BEGIN Dataset

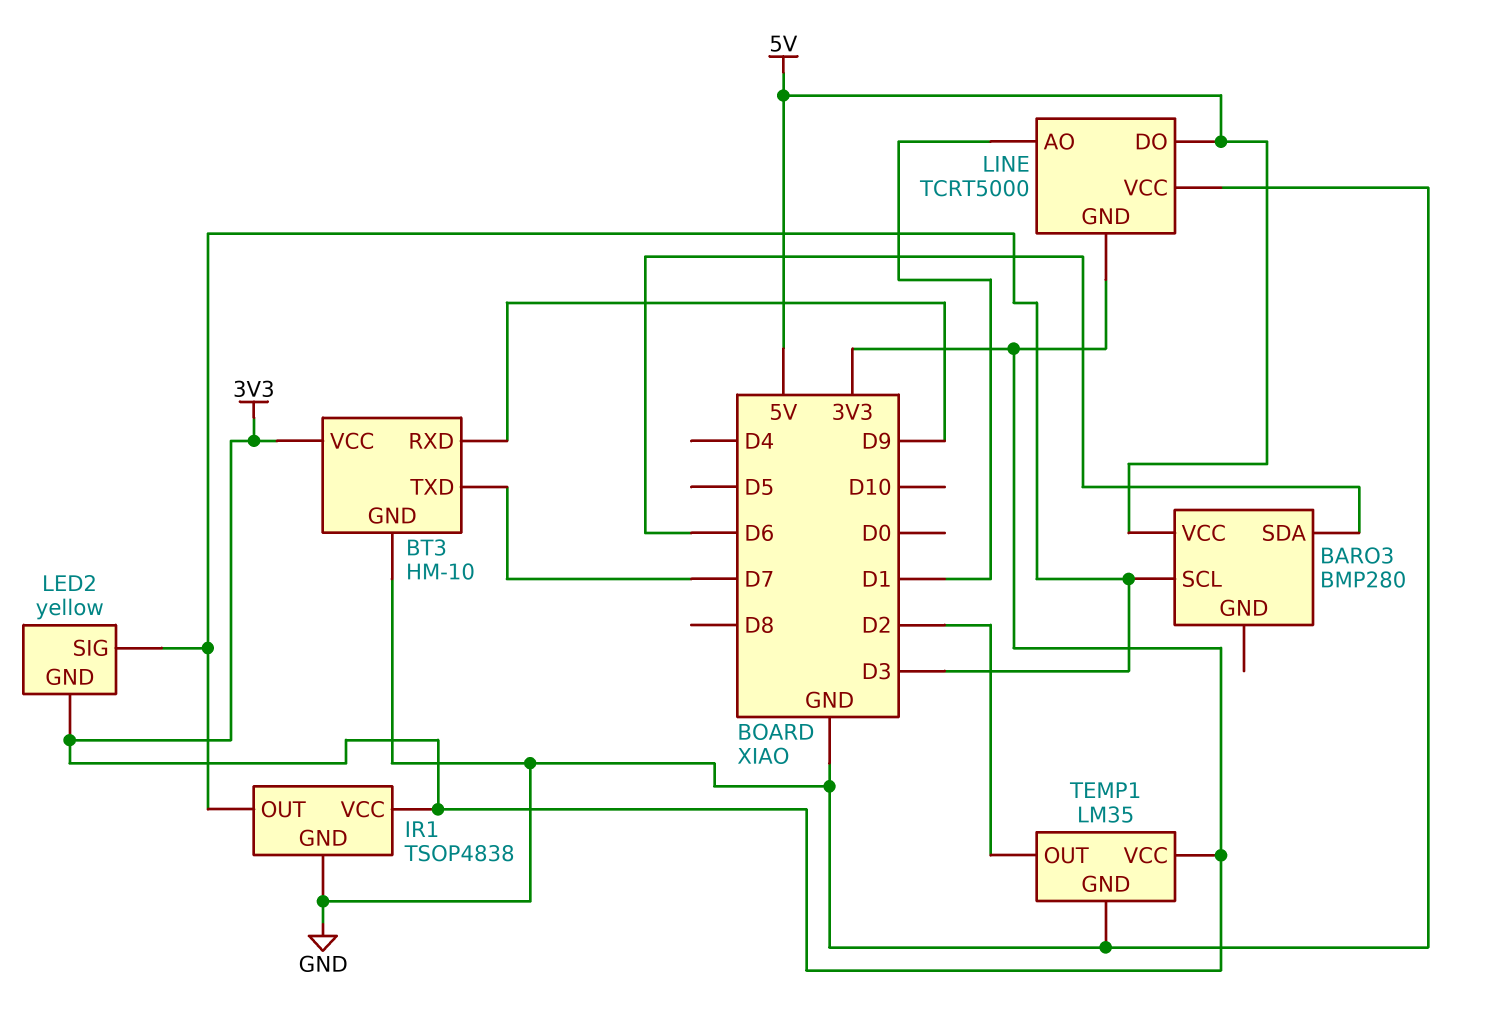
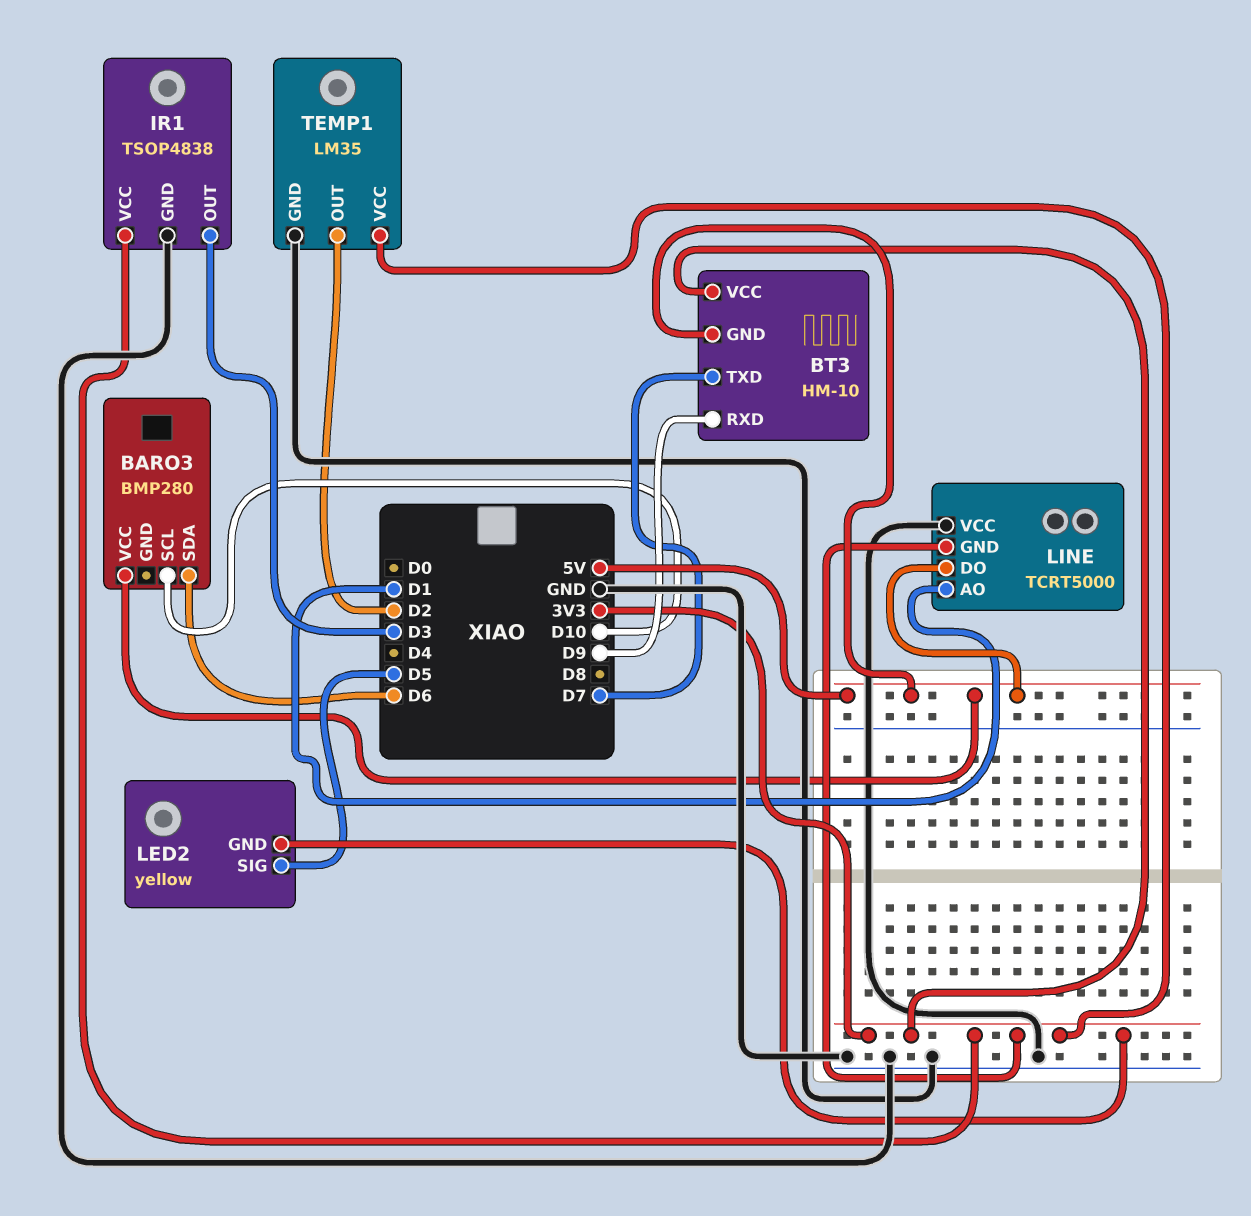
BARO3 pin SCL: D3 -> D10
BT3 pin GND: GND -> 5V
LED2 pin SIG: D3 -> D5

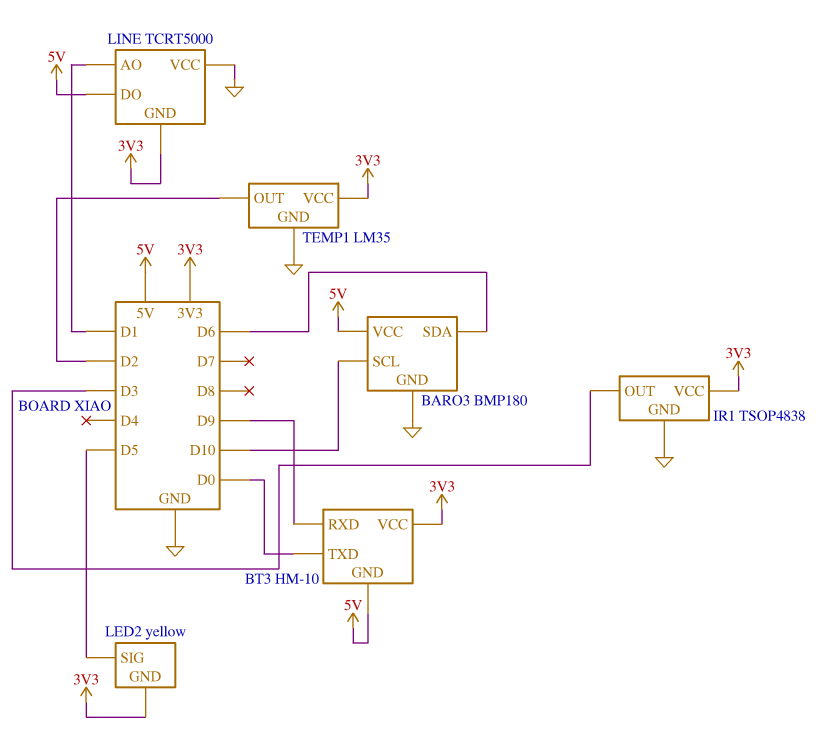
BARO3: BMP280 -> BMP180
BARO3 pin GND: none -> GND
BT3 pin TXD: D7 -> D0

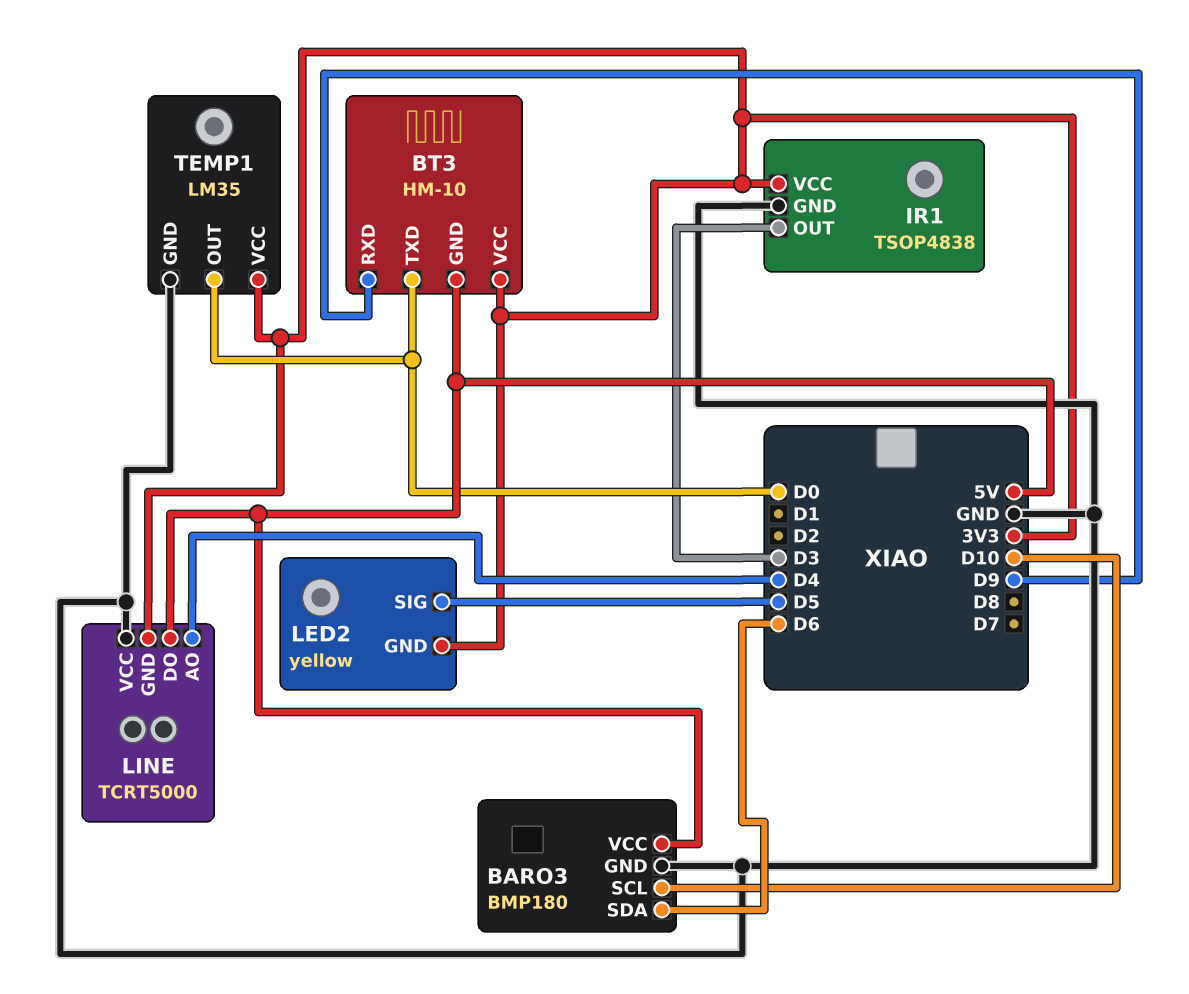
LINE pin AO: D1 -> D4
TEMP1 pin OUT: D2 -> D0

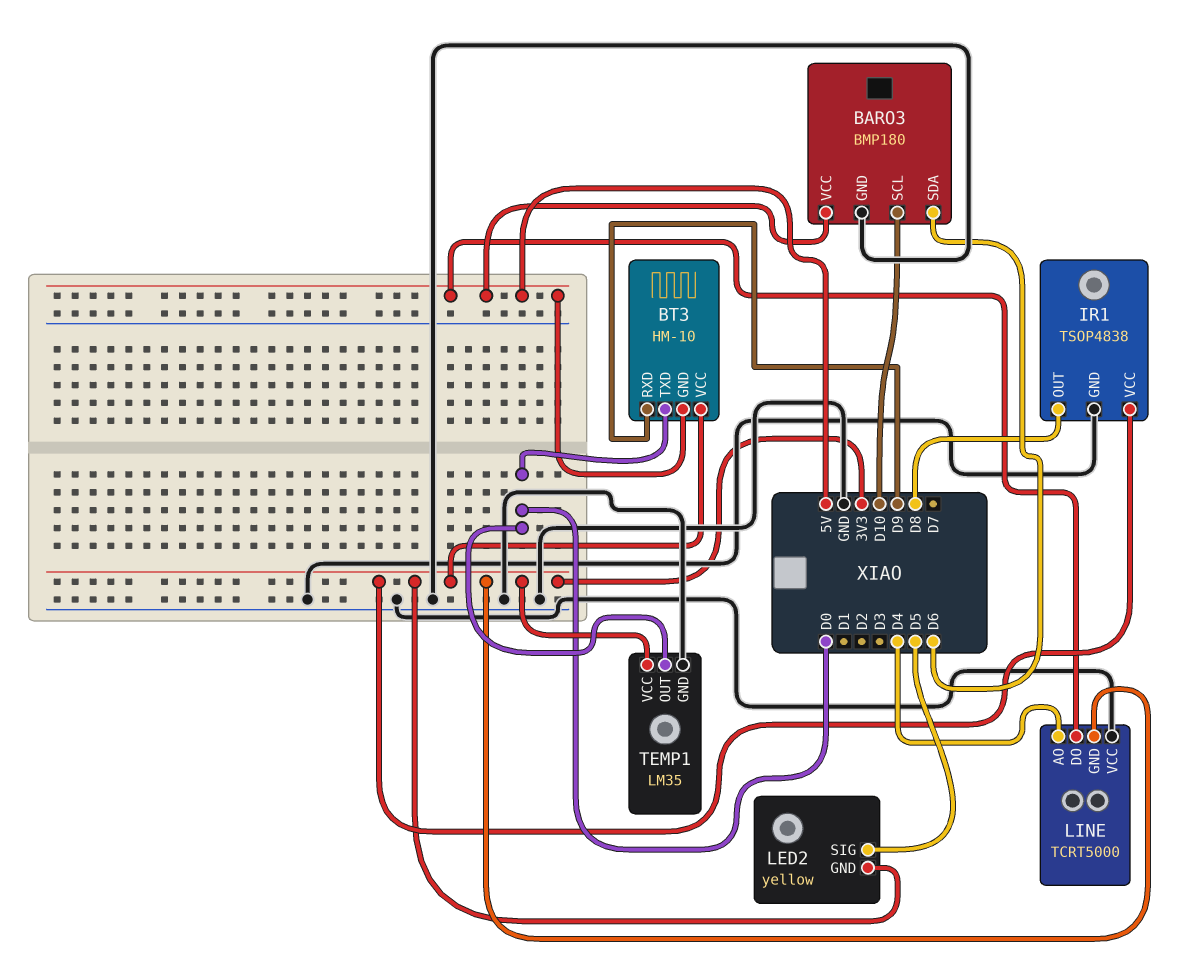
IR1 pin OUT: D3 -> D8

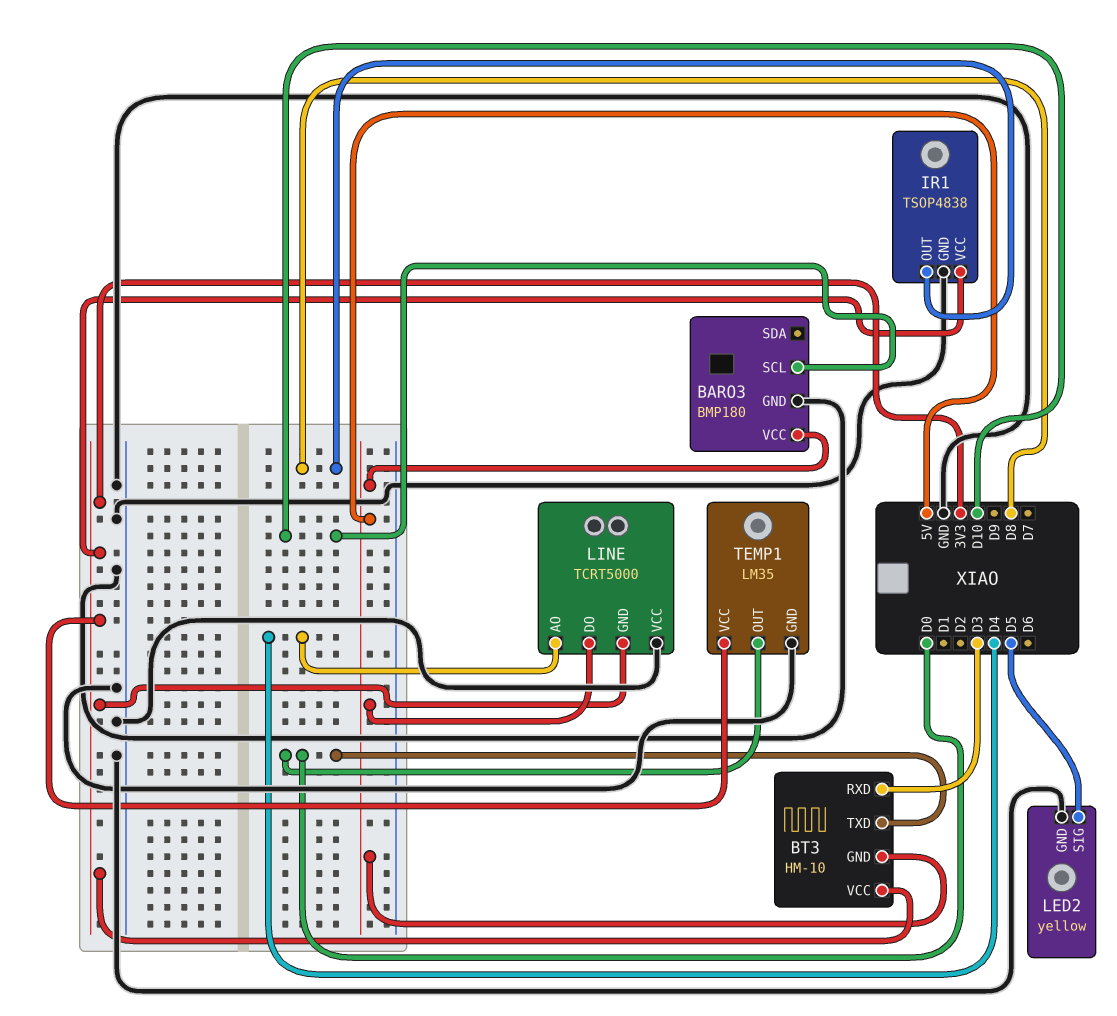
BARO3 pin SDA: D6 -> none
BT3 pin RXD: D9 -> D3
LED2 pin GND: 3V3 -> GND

END Dataset
BEGIN Dataset

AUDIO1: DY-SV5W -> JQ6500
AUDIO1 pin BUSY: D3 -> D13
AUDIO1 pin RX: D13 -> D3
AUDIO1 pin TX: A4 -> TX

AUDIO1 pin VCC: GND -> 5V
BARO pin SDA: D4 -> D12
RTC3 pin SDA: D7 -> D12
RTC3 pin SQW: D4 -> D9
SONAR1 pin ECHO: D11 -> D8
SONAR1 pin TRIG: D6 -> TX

END Dataset

__Task instructions__.
For this exercise, please output exactly the lines above starting at the line with "AUDIO1 pin VCC: GND -> 5V" and ending at the line with "SONAR1 pin TRIG: D6 -> TX", ends included.

__Result of the exercise__.
AUDIO1 pin VCC: GND -> 5V
BARO pin SDA: D4 -> D12
RTC3 pin SDA: D7 -> D12
RTC3 pin SQW: D4 -> D9
SONAR1 pin ECHO: D11 -> D8
SONAR1 pin TRIG: D6 -> TX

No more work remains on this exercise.